start Records to process

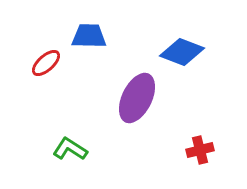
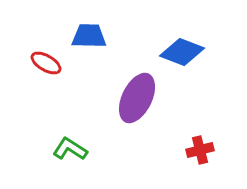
red ellipse: rotated 72 degrees clockwise
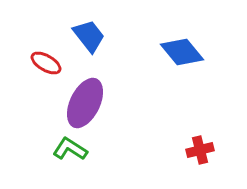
blue trapezoid: rotated 51 degrees clockwise
blue diamond: rotated 30 degrees clockwise
purple ellipse: moved 52 px left, 5 px down
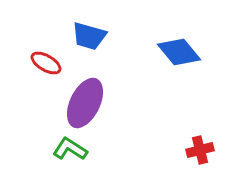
blue trapezoid: rotated 144 degrees clockwise
blue diamond: moved 3 px left
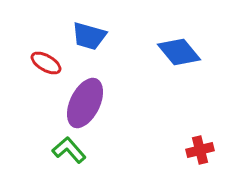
green L-shape: moved 1 px left, 1 px down; rotated 16 degrees clockwise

end Records to process

=== Directive ===
Return the rows starting at the line that contains "blue trapezoid: rotated 144 degrees clockwise" and running through the end of the rows, copied word for word. Leave out the pictures.

=== Solution to this problem ===
blue trapezoid: rotated 144 degrees clockwise
blue diamond: moved 3 px left
green L-shape: moved 1 px left, 1 px down; rotated 16 degrees clockwise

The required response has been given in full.